Requirement:
The full listing should be set down again precisely.
*** Exercise material
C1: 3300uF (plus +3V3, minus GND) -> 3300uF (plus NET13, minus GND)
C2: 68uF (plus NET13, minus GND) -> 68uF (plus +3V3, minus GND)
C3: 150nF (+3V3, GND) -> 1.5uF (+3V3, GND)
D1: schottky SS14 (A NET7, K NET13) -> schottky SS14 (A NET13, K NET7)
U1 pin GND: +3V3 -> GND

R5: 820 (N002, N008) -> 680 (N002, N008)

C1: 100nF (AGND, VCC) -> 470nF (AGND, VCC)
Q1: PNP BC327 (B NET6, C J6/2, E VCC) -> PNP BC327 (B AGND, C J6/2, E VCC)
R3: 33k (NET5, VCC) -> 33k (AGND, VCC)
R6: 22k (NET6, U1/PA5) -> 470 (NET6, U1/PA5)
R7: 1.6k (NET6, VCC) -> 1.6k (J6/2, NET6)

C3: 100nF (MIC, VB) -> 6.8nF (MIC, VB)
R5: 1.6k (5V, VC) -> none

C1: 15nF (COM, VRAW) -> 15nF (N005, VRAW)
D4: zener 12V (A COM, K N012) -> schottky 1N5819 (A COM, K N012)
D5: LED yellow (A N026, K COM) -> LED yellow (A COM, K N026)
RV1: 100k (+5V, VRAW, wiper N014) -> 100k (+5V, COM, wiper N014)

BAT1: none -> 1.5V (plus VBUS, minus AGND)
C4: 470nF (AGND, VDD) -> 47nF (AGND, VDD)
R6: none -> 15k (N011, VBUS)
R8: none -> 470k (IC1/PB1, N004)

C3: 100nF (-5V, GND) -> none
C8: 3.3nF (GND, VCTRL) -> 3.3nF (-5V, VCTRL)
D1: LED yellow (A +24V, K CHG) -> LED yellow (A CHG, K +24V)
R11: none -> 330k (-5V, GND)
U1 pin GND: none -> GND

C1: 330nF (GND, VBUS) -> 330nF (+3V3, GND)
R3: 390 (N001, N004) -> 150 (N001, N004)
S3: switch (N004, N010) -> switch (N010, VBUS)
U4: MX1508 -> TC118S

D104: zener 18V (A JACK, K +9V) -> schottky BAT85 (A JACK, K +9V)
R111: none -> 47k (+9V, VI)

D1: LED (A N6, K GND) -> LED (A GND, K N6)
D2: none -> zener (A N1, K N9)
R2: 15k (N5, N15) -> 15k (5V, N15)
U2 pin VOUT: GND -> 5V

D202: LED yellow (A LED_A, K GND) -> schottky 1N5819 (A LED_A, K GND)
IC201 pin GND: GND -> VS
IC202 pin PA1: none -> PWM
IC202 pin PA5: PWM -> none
******
Result:
C1: 3300uF (plus +3V3, minus GND) -> 3300uF (plus NET13, minus GND)
C2: 68uF (plus NET13, minus GND) -> 68uF (plus +3V3, minus GND)
C3: 150nF (+3V3, GND) -> 1.5uF (+3V3, GND)
D1: schottky SS14 (A NET7, K NET13) -> schottky SS14 (A NET13, K NET7)
U1 pin GND: +3V3 -> GND

R5: 820 (N002, N008) -> 680 (N002, N008)

C1: 100nF (AGND, VCC) -> 470nF (AGND, VCC)
Q1: PNP BC327 (B NET6, C J6/2, E VCC) -> PNP BC327 (B AGND, C J6/2, E VCC)
R3: 33k (NET5, VCC) -> 33k (AGND, VCC)
R6: 22k (NET6, U1/PA5) -> 470 (NET6, U1/PA5)
R7: 1.6k (NET6, VCC) -> 1.6k (J6/2, NET6)

C3: 100nF (MIC, VB) -> 6.8nF (MIC, VB)
R5: 1.6k (5V, VC) -> none

C1: 15nF (COM, VRAW) -> 15nF (N005, VRAW)
D4: zener 12V (A COM, K N012) -> schottky 1N5819 (A COM, K N012)
D5: LED yellow (A N026, K COM) -> LED yellow (A COM, K N026)
RV1: 100k (+5V, VRAW, wiper N014) -> 100k (+5V, COM, wiper N014)

BAT1: none -> 1.5V (plus VBUS, minus AGND)
C4: 470nF (AGND, VDD) -> 47nF (AGND, VDD)
R6: none -> 15k (N011, VBUS)
R8: none -> 470k (IC1/PB1, N004)

C3: 100nF (-5V, GND) -> none
C8: 3.3nF (GND, VCTRL) -> 3.3nF (-5V, VCTRL)
D1: LED yellow (A +24V, K CHG) -> LED yellow (A CHG, K +24V)
R11: none -> 330k (-5V, GND)
U1 pin GND: none -> GND

C1: 330nF (GND, VBUS) -> 330nF (+3V3, GND)
R3: 390 (N001, N004) -> 150 (N001, N004)
S3: switch (N004, N010) -> switch (N010, VBUS)
U4: MX1508 -> TC118S

D104: zener 18V (A JACK, K +9V) -> schottky BAT85 (A JACK, K +9V)
R111: none -> 47k (+9V, VI)

D1: LED (A N6, K GND) -> LED (A GND, K N6)
D2: none -> zener (A N1, K N9)
R2: 15k (N5, N15) -> 15k (5V, N15)
U2 pin VOUT: GND -> 5V

D202: LED yellow (A LED_A, K GND) -> schottky 1N5819 (A LED_A, K GND)
IC201 pin GND: GND -> VS
IC202 pin PA1: none -> PWM
IC202 pin PA5: PWM -> none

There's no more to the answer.